──────── Records for processing ────────
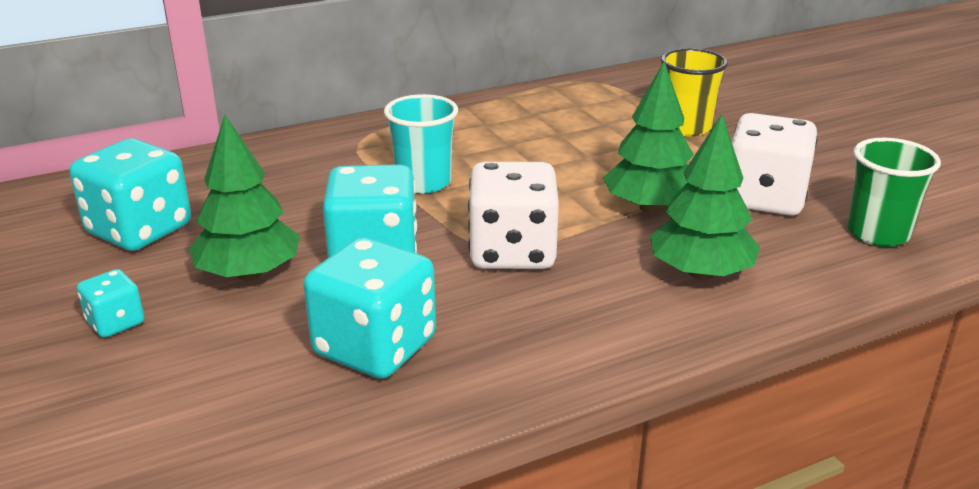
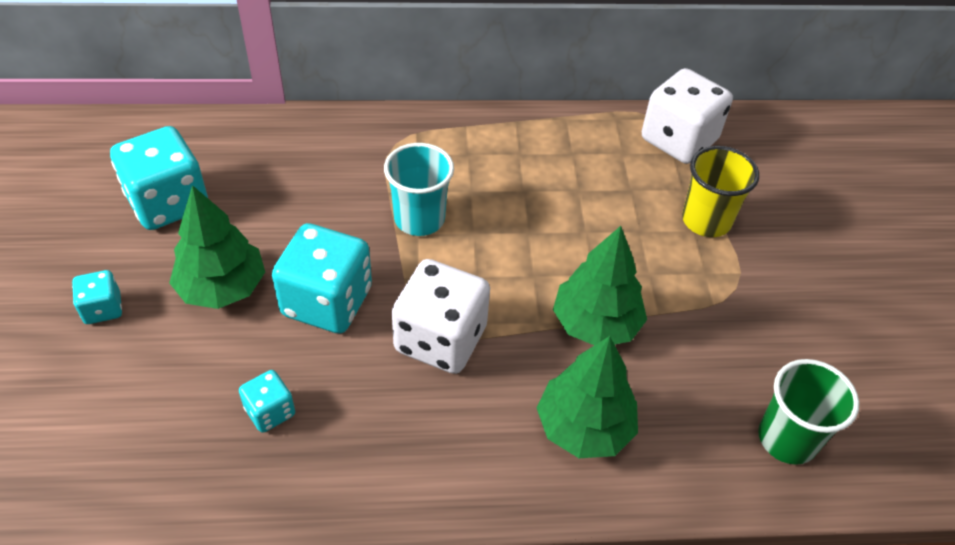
camera: 20 degrees right, 20 degrees up
(375, 347) = (270, 412): turquoise dice -> turquoise dice, size x0.50
(764, 198) = (711, 350): white dice -> white dice (679, 140)

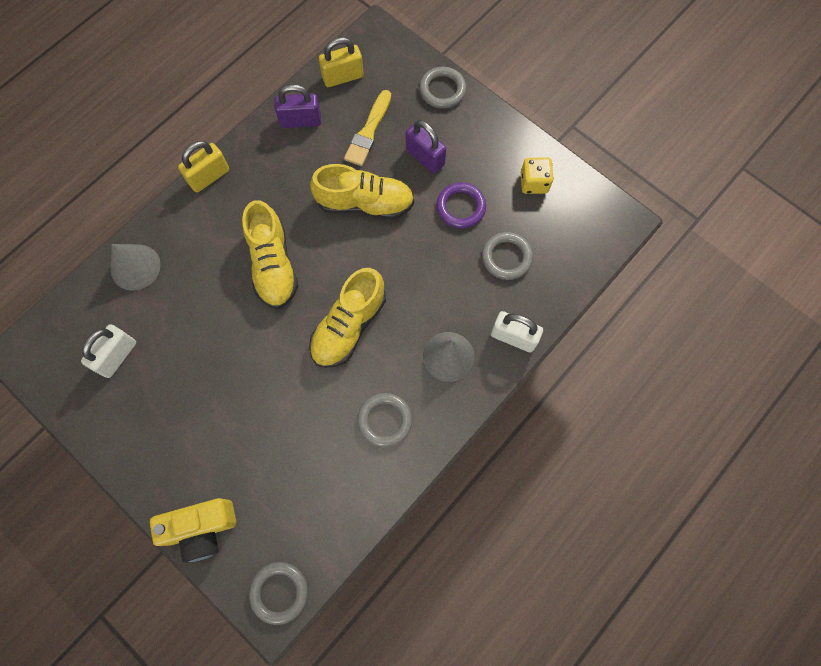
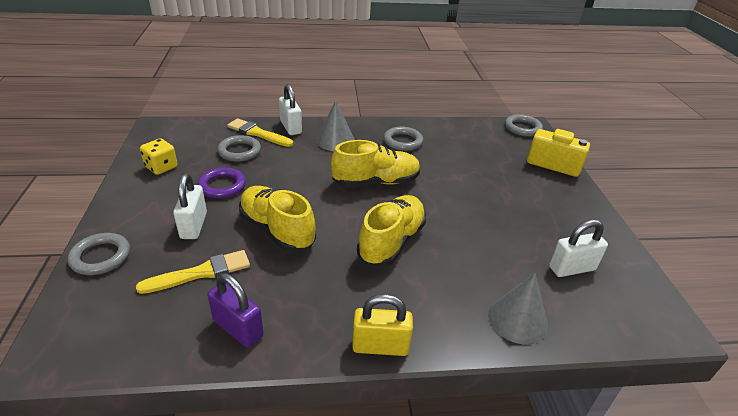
camera: 140 degrees left, 35 degrees down
(343, 77) = (144, 337): yellow padlock -> none
(425, 157) = (194, 225): purple padlock -> white padlock
(528, 297) = (258, 133): none -> yellow brush

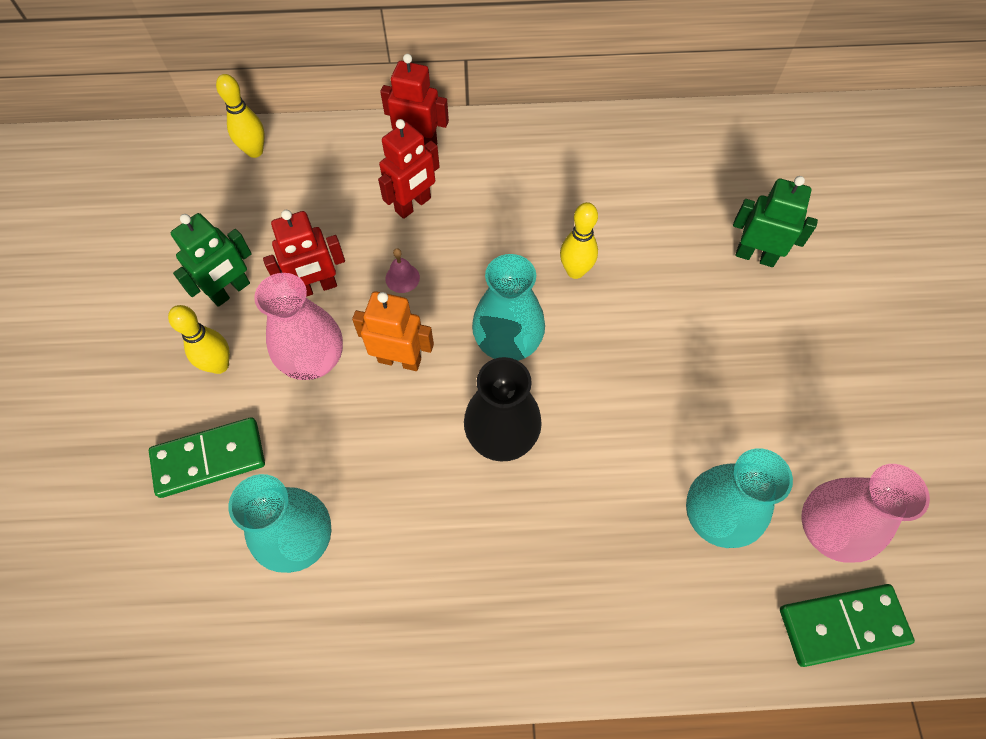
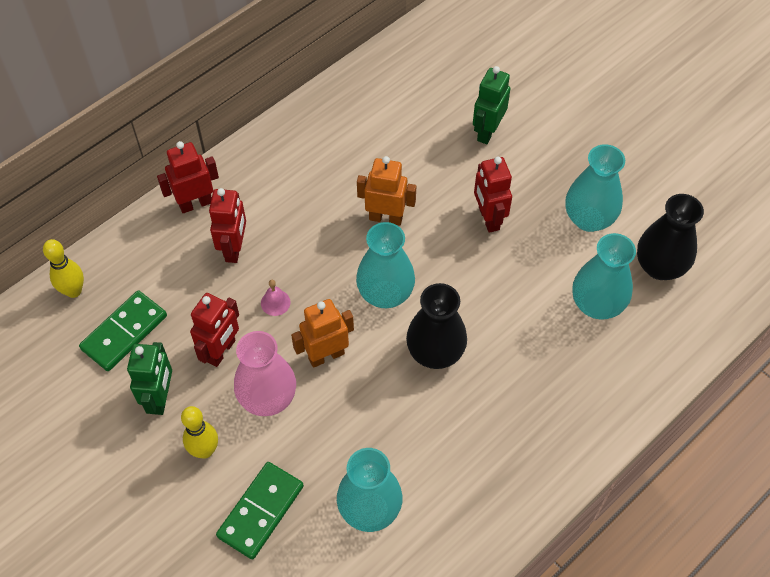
camera: 40 degrees left, 5 degrees down
(575, 271) = (386, 218): yellow bowling pin -> orange robot
(678, 342) = (488, 218): none -> red robot
(755, 256) = (487, 131): green robot -> green robot turned 45 degrees counterclockwise
(789, 419) = (589, 219): none -> turquoise vase
(828, 530) = (659, 266): pink vase -> black vase
(842, 625) = (707, 312): green domino -> green domino (124, 332)

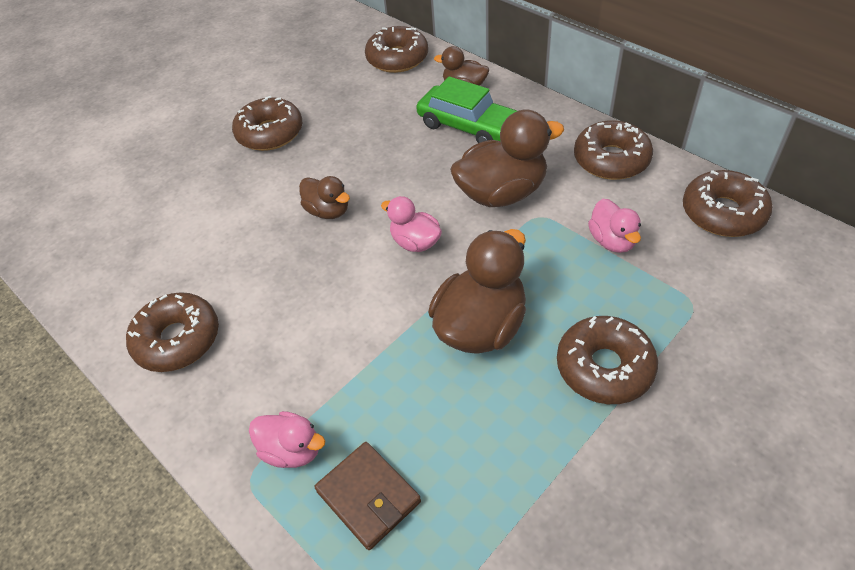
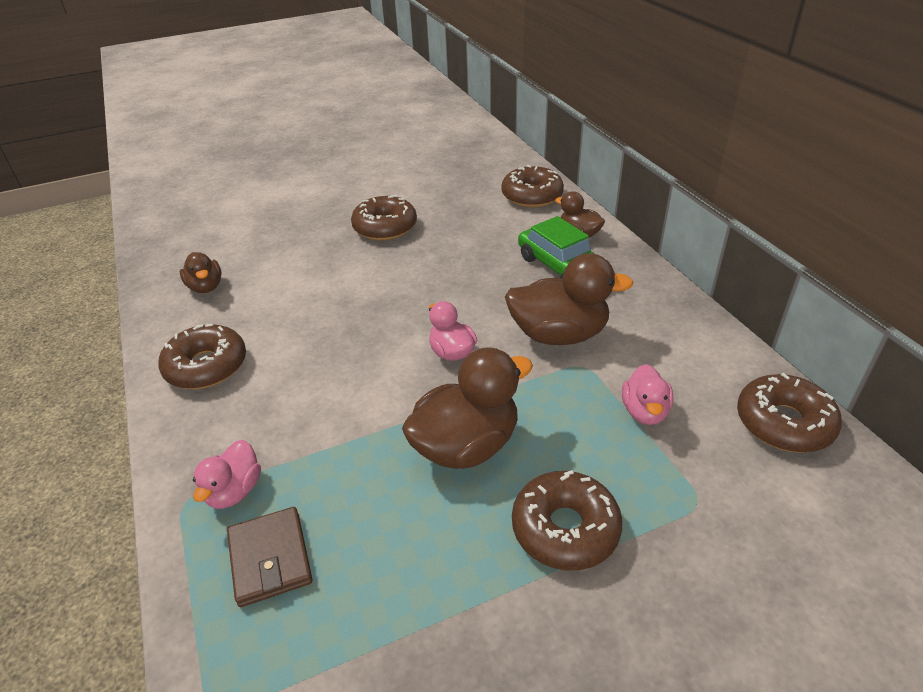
camera: 20 degrees right, 10 degrees down
(292, 450) = (234, 491): pink duck -> pink duck turned 60 degrees clockwise
(328, 211) = (393, 303): brown duck -> brown duck (206, 287)
(611, 159) = (688, 336): brown donut -> none

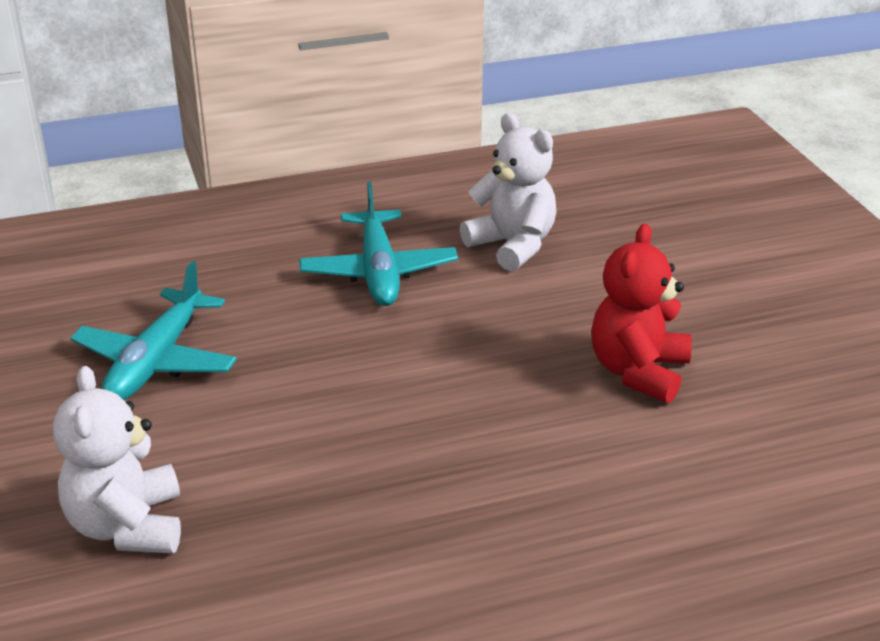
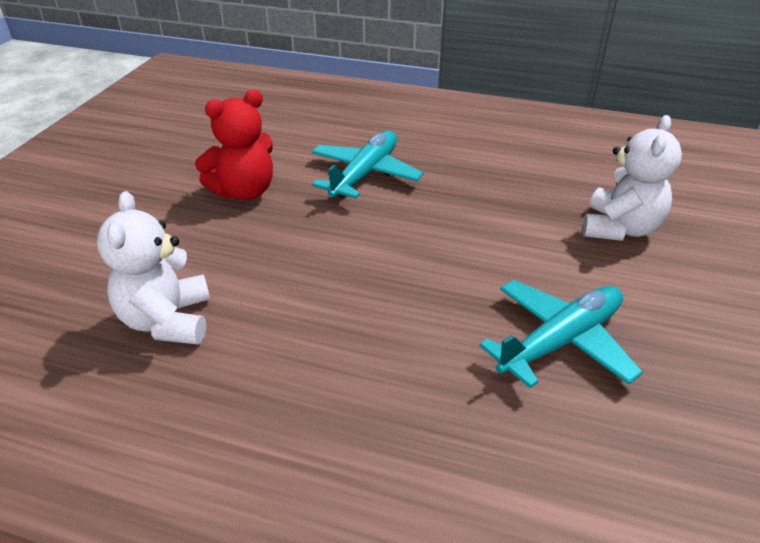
camera: 145 degrees left, 5 degrees up
(379, 272) = (304, 349): turquoise plane -> turquoise plane (365, 174)

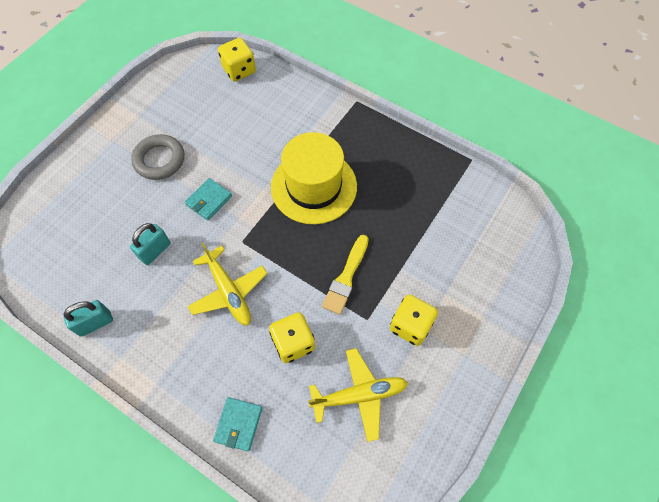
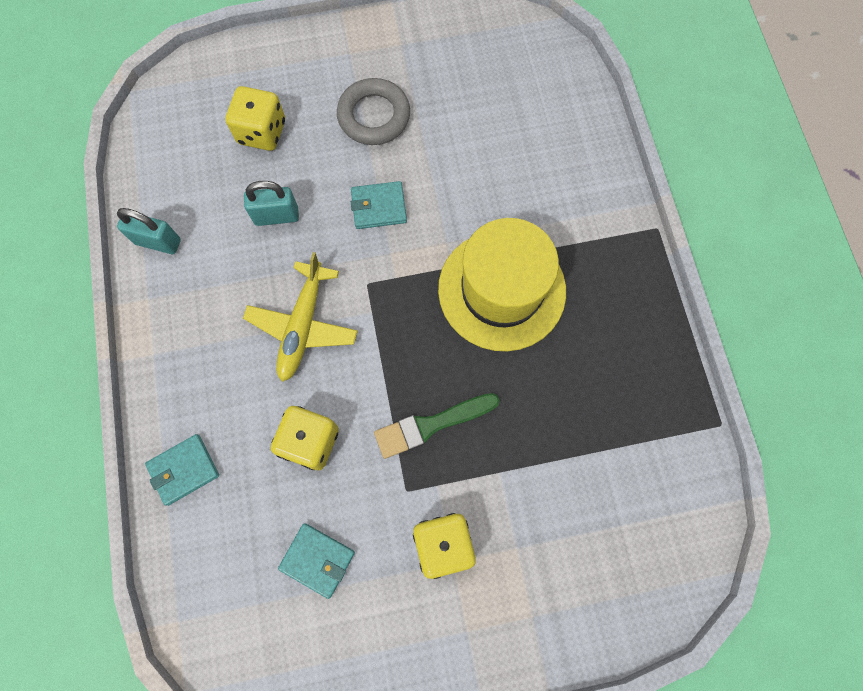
camera: 45 degrees right, 10 degrees up
(239, 70) = (559, 76): yellow dice -> yellow dice (262, 132)
(346, 277) = (431, 425): yellow brush -> green brush
(359, 395) = (317, 560): yellow plane -> turquoise wallet

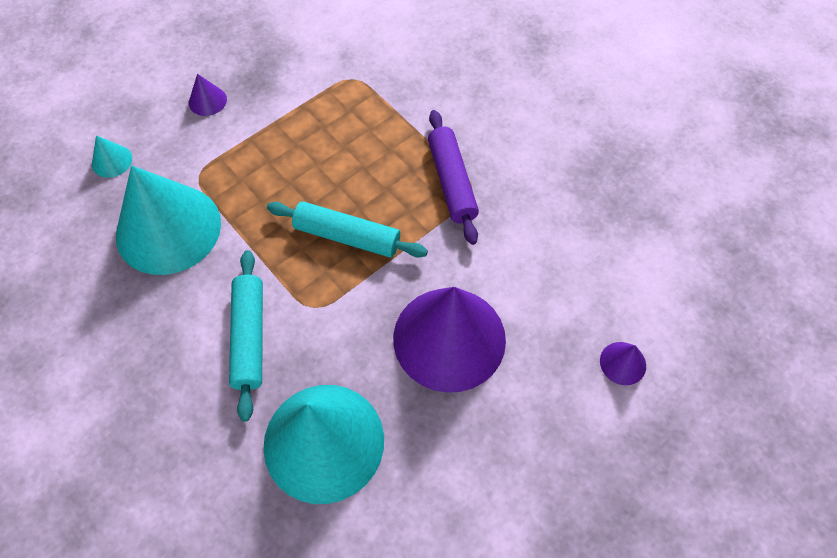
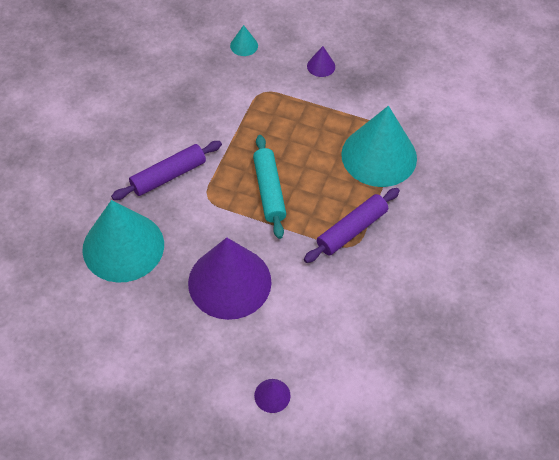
camera: 60 degrees right, 5 degrees down
(168, 229) = (215, 98): turquoise cone -> turquoise cone (379, 156)
(249, 337) = (168, 176): turquoise rolling pin -> purple rolling pin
────────
__Brief__
Lines holding the word "brown" in the entries above are the ones to pull out. Copy them all.

__Result below__
(328, 211) = (393, 303): brown duck -> brown duck (206, 287)
(611, 159) = (688, 336): brown donut -> none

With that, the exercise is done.